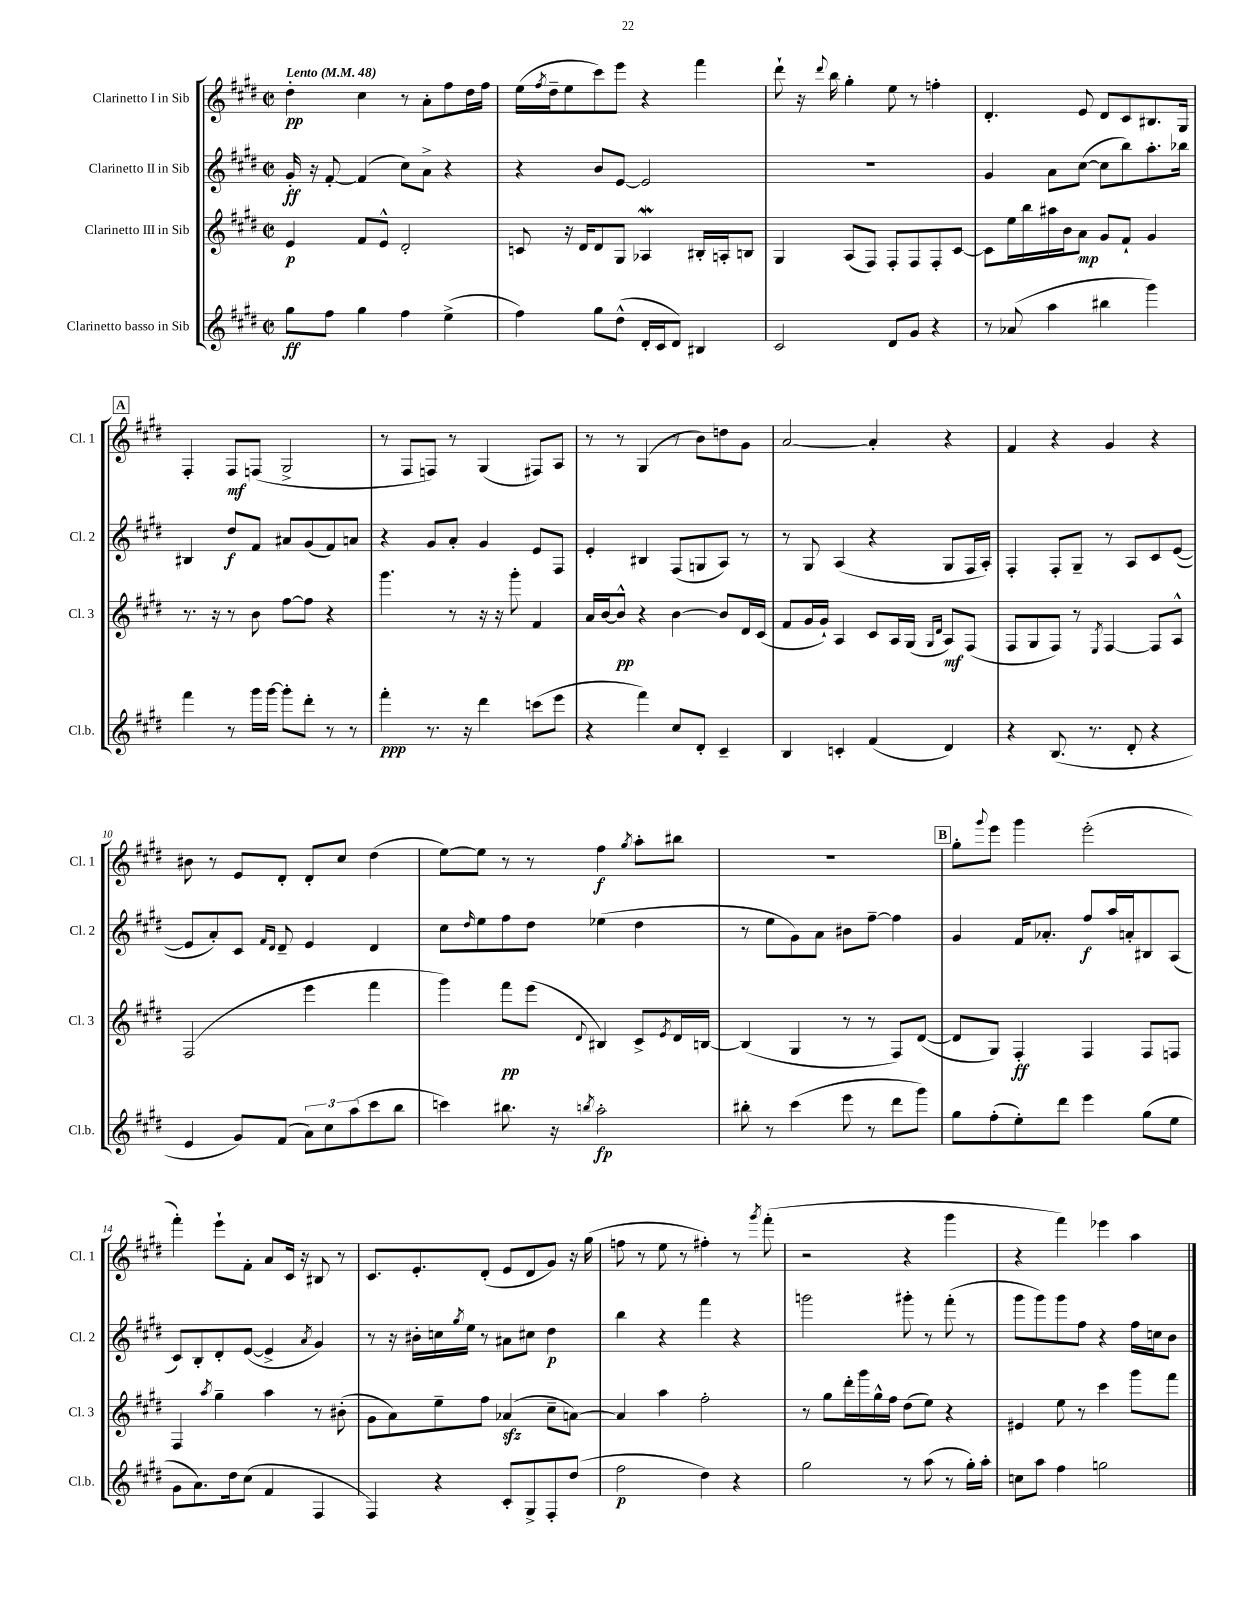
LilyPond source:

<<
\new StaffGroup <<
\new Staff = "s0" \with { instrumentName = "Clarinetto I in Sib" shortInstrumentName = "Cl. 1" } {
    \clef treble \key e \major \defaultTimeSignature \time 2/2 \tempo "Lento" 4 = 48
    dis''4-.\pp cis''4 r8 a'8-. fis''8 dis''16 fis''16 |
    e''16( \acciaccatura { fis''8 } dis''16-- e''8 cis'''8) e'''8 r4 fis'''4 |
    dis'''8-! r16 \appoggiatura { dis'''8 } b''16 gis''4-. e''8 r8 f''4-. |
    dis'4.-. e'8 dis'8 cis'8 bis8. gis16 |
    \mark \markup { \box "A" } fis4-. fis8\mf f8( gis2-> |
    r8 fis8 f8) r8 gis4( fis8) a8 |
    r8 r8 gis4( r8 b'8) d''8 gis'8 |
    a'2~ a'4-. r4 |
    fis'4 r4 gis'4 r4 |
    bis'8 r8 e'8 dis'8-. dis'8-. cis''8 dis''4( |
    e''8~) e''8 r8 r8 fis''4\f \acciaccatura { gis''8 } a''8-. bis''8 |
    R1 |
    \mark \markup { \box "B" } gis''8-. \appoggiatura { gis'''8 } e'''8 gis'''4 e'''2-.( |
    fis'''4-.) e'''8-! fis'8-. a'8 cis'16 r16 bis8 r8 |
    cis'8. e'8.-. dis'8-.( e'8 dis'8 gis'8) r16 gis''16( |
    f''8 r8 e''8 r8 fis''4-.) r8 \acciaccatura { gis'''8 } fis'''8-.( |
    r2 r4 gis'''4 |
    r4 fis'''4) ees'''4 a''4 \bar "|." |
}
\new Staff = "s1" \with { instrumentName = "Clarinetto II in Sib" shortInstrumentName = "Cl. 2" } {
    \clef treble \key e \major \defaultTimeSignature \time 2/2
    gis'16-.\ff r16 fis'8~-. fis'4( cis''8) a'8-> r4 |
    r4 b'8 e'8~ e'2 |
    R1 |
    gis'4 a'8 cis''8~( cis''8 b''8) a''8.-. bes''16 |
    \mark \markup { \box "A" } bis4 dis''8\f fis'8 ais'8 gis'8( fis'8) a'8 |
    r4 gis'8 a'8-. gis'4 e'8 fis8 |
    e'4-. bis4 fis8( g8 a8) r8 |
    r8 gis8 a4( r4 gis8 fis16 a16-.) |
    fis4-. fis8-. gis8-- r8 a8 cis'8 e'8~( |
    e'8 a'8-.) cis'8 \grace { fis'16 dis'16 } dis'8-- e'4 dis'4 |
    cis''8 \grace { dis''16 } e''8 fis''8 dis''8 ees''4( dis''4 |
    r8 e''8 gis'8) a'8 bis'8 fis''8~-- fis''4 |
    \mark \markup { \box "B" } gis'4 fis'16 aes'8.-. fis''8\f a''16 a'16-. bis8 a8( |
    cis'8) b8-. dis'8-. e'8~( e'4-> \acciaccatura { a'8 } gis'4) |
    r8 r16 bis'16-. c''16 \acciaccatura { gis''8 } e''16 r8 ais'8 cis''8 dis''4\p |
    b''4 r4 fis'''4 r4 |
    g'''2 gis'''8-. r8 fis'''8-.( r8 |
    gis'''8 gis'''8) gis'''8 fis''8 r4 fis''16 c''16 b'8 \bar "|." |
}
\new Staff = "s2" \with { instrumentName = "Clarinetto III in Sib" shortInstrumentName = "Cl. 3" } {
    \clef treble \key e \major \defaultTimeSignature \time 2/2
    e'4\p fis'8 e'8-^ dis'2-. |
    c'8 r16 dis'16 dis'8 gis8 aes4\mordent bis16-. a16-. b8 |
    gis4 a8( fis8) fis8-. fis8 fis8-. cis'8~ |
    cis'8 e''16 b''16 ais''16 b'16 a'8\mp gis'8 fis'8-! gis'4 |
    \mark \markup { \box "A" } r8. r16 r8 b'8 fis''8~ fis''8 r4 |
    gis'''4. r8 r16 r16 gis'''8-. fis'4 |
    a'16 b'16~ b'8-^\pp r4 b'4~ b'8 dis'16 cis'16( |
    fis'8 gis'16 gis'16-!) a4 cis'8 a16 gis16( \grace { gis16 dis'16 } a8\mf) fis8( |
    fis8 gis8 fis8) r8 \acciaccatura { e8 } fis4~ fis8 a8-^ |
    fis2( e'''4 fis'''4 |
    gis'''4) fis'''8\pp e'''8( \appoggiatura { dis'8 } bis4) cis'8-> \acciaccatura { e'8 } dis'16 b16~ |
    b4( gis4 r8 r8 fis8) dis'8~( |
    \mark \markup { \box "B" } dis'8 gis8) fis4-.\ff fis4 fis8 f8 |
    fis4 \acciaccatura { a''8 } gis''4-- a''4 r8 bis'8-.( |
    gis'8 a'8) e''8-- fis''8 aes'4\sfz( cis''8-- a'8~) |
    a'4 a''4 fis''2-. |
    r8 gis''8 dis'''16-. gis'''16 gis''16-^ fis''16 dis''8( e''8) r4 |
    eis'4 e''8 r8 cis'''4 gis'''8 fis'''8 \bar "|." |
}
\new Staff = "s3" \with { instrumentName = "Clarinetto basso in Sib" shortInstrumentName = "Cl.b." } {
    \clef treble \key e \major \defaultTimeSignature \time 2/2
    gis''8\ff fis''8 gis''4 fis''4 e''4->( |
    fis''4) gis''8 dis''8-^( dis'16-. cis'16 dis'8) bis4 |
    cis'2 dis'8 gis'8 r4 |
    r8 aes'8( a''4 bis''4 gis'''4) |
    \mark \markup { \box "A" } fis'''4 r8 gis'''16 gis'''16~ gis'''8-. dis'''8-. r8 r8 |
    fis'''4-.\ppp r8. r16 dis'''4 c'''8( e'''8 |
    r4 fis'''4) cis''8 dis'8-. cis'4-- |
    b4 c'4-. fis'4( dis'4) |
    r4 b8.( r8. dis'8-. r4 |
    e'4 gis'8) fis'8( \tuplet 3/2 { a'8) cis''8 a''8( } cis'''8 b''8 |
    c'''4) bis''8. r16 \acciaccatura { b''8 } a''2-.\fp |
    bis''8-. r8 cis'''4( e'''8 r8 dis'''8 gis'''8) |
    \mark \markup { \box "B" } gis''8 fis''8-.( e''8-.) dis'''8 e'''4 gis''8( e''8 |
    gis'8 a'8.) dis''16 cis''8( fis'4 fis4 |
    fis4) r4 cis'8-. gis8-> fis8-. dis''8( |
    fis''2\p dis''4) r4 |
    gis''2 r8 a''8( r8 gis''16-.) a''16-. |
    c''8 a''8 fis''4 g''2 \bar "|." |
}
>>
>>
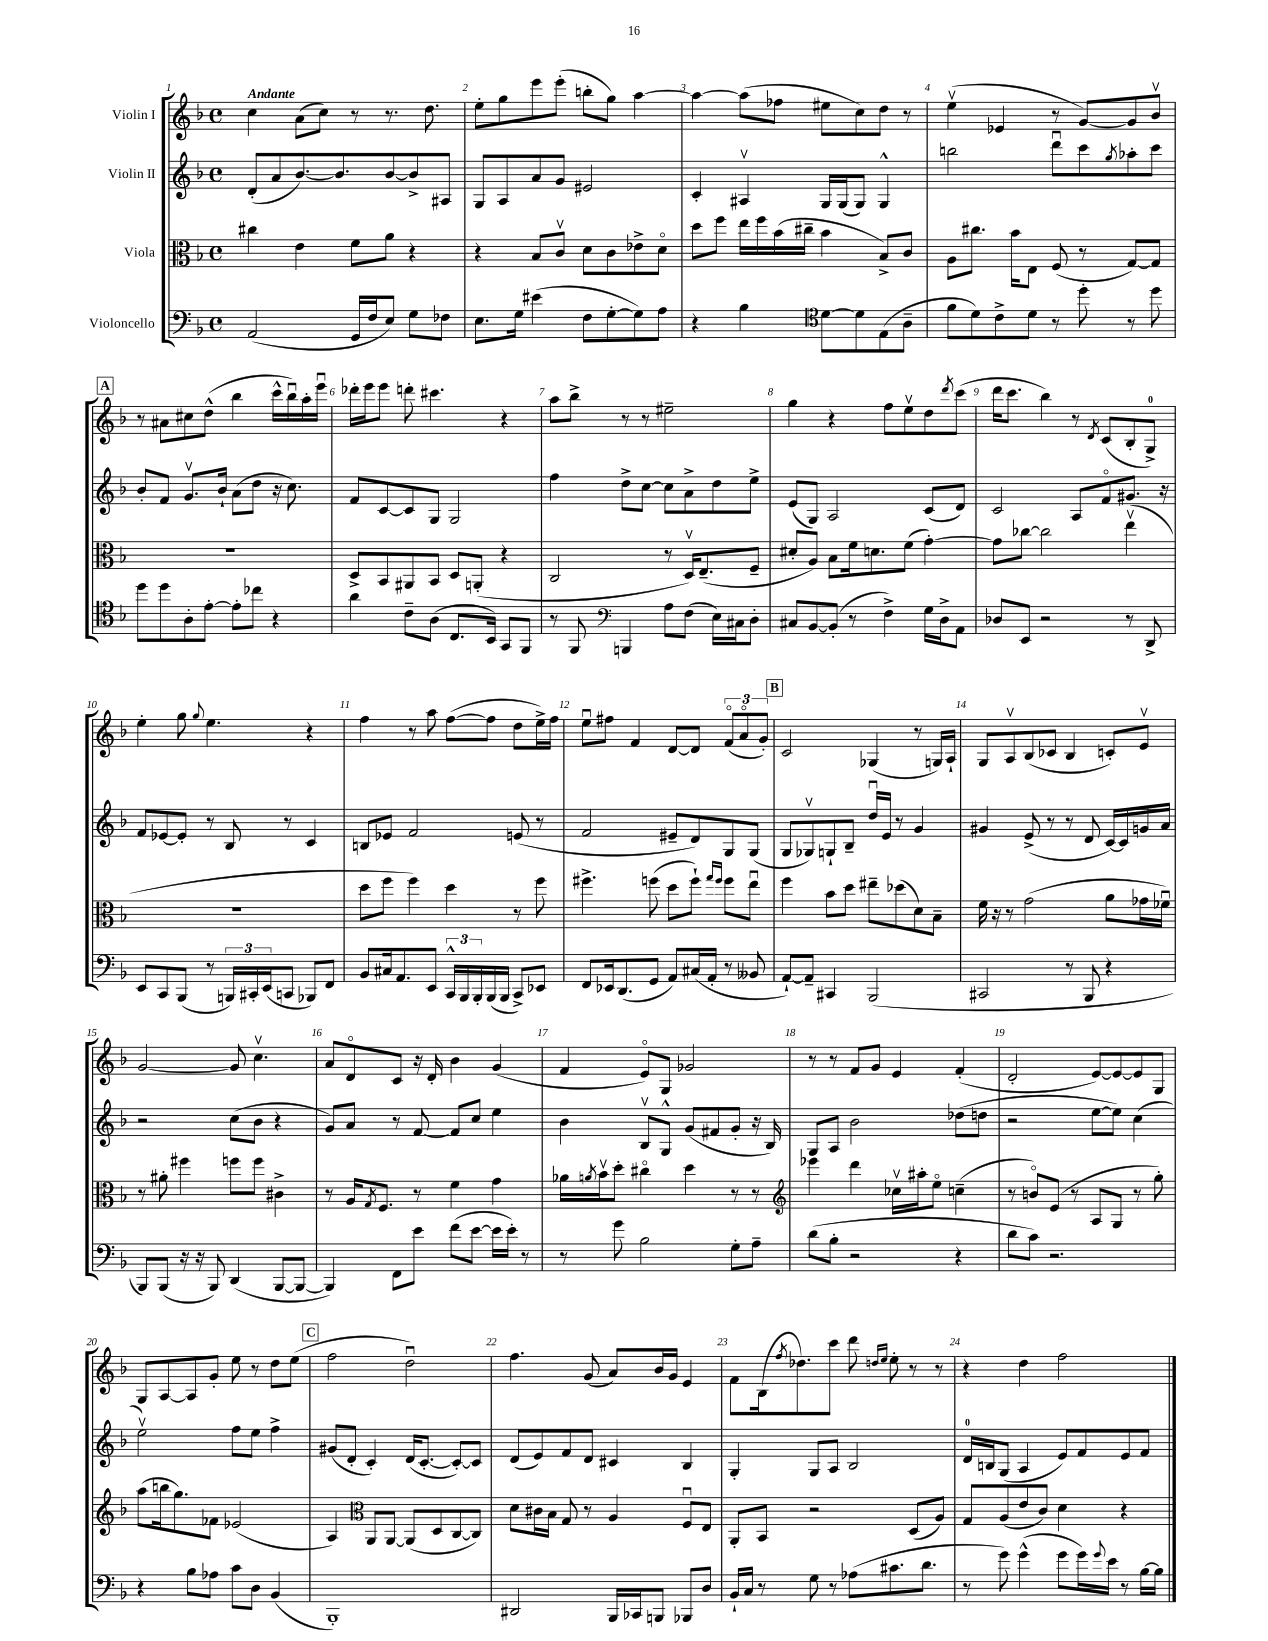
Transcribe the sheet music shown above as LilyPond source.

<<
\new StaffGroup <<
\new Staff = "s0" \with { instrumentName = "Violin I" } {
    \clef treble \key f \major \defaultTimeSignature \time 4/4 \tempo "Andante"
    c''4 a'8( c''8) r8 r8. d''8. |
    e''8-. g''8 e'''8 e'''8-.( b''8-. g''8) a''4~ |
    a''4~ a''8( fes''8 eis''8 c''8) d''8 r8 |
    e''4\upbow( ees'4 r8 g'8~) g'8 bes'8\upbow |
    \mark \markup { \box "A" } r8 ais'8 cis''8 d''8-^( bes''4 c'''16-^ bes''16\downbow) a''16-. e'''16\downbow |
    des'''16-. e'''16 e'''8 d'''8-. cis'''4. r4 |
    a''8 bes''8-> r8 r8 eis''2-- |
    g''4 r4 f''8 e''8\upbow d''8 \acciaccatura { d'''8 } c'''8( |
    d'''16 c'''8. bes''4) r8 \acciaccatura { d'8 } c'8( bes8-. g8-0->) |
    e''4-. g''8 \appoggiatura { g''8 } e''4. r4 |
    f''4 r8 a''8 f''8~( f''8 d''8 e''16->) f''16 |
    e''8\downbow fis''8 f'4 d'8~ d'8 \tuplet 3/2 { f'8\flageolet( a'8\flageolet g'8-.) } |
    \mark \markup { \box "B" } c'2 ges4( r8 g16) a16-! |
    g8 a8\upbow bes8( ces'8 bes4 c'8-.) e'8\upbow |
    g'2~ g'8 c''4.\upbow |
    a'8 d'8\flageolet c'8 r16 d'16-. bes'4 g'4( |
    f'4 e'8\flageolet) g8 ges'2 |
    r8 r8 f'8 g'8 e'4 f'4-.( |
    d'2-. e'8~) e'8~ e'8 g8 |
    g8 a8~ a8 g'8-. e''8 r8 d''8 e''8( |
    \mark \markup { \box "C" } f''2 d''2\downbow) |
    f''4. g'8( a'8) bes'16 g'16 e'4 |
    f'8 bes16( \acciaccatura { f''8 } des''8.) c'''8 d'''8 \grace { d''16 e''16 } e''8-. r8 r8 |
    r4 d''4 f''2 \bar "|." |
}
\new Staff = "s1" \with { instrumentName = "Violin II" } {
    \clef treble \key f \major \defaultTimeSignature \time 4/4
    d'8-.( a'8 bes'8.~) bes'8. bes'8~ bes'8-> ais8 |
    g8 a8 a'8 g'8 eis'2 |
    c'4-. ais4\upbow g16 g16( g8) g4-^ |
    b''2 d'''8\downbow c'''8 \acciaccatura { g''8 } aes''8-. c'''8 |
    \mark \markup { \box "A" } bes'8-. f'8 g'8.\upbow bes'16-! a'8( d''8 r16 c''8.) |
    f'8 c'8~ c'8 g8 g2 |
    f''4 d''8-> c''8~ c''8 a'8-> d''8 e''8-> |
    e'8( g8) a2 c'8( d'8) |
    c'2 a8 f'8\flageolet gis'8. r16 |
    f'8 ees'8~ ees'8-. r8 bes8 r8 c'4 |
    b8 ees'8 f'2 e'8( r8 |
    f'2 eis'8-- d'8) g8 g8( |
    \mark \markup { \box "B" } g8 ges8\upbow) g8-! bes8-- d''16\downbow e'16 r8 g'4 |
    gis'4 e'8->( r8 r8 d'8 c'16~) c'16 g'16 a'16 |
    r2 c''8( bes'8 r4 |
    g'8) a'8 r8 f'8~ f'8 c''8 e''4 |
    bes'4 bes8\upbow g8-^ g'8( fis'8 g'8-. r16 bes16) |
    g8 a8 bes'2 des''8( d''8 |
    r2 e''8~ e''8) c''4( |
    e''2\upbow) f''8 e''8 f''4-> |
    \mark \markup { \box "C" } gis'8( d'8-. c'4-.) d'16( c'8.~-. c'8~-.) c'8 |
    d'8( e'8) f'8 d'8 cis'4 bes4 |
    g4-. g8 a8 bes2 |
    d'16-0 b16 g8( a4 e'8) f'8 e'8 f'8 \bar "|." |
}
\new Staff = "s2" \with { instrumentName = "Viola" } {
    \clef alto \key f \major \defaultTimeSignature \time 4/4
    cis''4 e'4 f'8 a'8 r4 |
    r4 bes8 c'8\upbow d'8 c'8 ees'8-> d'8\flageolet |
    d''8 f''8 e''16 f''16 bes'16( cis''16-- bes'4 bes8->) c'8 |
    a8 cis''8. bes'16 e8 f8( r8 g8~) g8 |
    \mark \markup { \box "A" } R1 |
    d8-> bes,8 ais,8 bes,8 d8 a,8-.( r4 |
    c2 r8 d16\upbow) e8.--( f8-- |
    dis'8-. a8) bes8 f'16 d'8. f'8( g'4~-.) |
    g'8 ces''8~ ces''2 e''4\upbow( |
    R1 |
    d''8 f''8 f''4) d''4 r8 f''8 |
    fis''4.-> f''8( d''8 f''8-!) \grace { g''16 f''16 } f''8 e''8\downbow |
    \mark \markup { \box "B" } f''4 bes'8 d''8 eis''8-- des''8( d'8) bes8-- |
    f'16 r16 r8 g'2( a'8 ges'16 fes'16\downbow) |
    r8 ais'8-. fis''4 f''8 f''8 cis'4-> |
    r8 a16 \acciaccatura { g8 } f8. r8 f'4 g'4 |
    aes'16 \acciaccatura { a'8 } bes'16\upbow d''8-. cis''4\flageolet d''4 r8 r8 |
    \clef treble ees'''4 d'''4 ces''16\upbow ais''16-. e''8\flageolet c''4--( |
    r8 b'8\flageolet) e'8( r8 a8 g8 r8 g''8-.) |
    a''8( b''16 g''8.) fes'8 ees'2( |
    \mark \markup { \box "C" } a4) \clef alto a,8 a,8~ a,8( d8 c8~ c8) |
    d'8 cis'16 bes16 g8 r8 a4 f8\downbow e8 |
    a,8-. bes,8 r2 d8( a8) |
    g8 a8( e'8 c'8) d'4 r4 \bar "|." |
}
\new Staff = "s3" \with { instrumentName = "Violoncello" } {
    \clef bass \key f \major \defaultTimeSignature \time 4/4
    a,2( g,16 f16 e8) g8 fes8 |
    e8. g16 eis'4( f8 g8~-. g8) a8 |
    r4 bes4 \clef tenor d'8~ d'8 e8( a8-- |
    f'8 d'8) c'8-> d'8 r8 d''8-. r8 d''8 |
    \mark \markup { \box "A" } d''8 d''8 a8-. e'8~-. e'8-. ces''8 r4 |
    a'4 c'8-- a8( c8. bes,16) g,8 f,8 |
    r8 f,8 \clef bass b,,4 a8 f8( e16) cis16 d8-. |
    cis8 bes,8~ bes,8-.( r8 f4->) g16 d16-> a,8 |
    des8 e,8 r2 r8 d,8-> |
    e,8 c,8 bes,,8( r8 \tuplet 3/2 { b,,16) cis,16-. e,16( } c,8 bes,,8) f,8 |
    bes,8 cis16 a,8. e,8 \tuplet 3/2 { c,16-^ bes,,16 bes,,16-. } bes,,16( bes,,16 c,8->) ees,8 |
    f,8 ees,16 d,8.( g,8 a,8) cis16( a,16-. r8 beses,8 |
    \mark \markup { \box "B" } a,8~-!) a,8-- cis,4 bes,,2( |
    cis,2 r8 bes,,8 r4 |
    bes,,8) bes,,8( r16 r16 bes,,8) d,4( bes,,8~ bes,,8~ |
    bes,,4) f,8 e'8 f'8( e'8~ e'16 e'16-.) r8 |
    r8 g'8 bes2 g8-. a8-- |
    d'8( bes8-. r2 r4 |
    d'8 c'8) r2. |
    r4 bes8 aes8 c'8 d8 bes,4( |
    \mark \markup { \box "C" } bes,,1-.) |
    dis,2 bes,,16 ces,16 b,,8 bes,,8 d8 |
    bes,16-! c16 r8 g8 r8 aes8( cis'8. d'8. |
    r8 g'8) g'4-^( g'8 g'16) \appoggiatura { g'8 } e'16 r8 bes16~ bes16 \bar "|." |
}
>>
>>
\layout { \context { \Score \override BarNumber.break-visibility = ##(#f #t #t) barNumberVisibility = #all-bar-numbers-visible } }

* _Set problem_
Please give the number of lines in the data above that contain the string "alto", counting only matches with the same case. Reply with the number alone.

* _Complete output_
2